The required output is the line that contains "orange fork [505,357,659,410]" through the last line of the data, retyped verbatim and with nothing added.

*** Exercise material

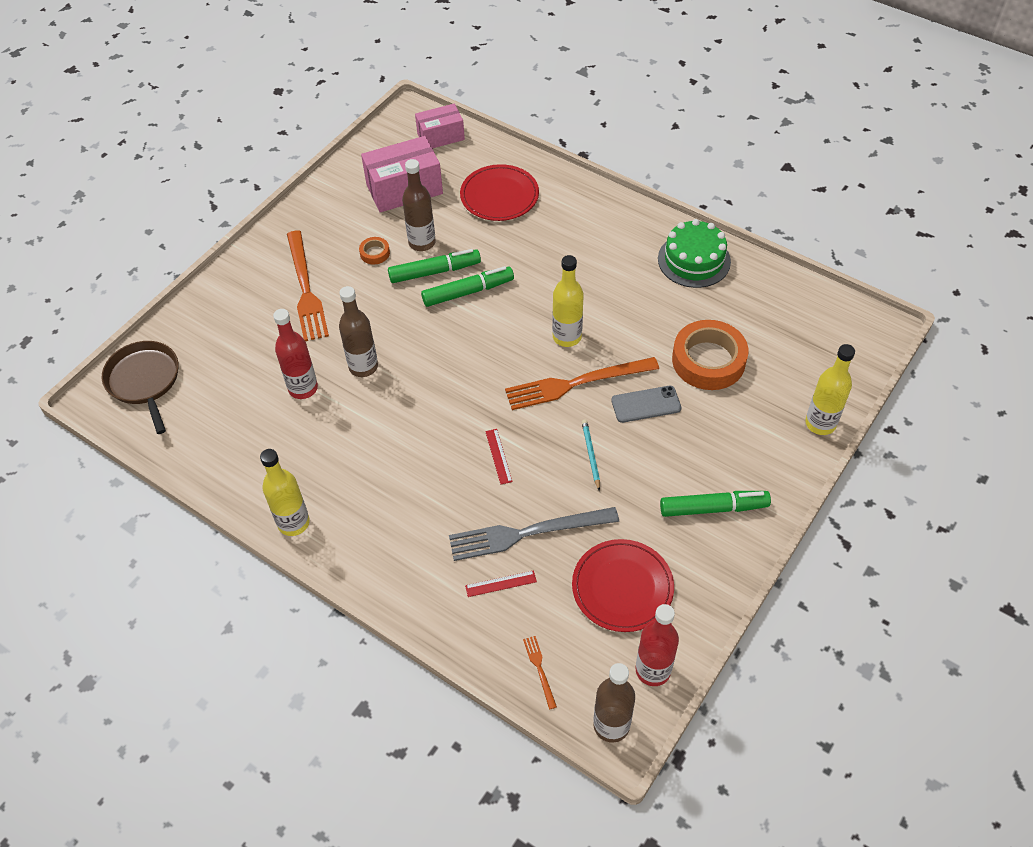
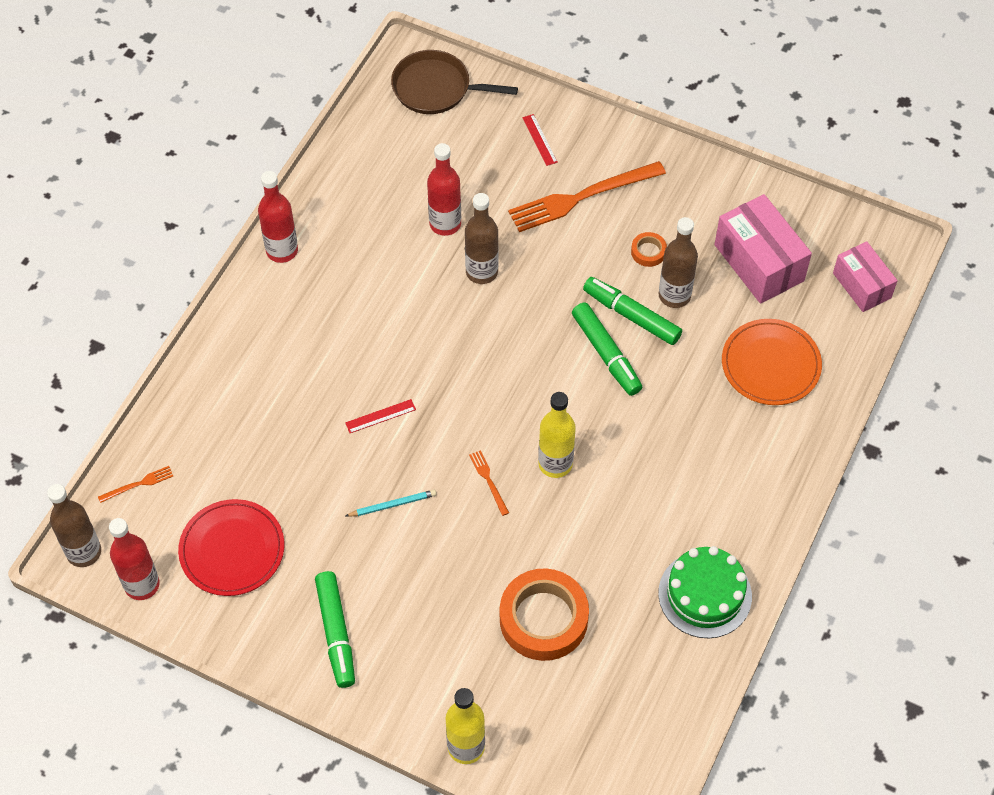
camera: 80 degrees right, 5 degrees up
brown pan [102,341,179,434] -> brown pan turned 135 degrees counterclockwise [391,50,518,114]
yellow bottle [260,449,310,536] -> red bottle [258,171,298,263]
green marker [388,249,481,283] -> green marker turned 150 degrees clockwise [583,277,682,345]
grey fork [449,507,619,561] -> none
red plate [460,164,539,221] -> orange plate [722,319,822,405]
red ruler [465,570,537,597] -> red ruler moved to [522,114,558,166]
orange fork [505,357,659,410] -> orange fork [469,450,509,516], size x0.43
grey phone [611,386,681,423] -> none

******

Answer section:
orange fork [505,357,659,410] -> orange fork [469,450,509,516], size x0.43
grey phone [611,386,681,423] -> none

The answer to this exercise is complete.